(Data shown Opens)

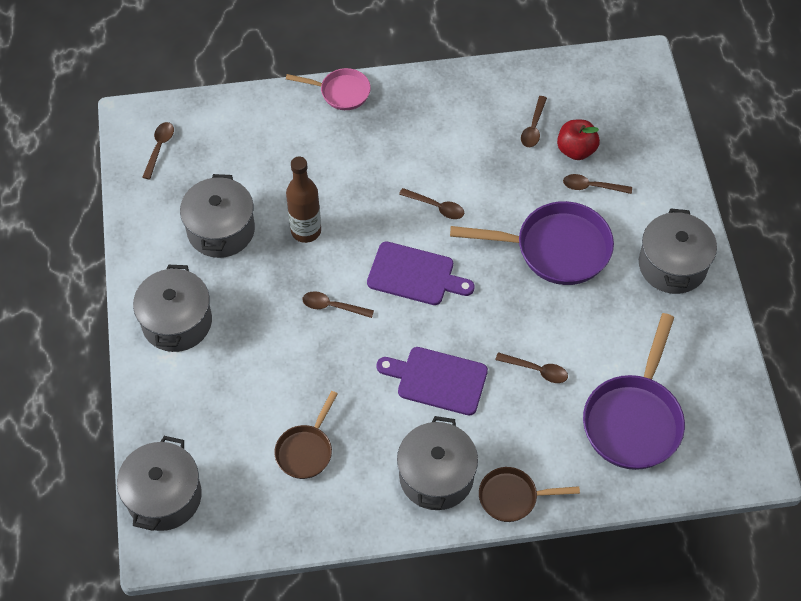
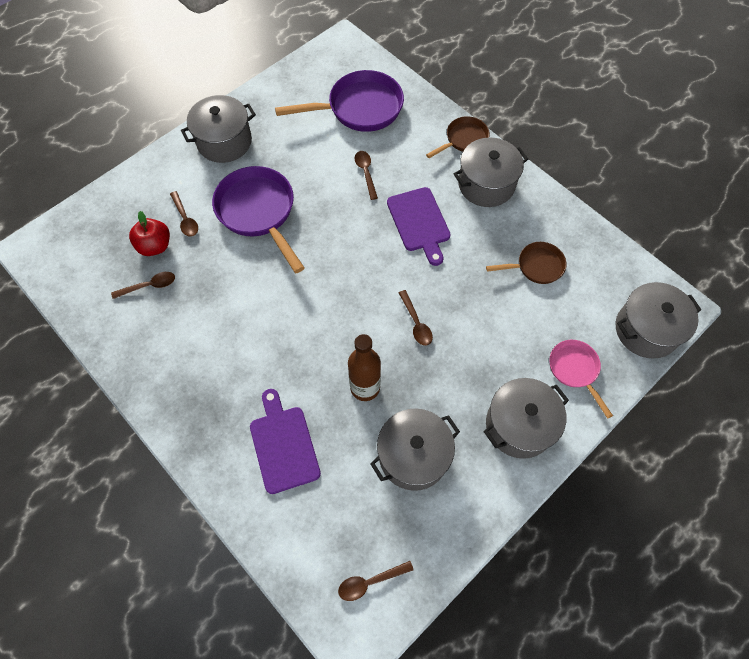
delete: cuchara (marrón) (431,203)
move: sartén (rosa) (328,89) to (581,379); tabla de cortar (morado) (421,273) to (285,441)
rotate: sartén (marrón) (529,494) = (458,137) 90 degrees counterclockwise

(Data shown Closes)

■ Exercise requirements
Once the pictures are removed, repeat all of the data above exactly.

■ Answer space
delete: cuchara (marrón) (431,203)
move: sartén (rosa) (328,89) to (581,379); tabla de cortar (morado) (421,273) to (285,441)
rotate: sartén (marrón) (529,494) = (458,137) 90 degrees counterclockwise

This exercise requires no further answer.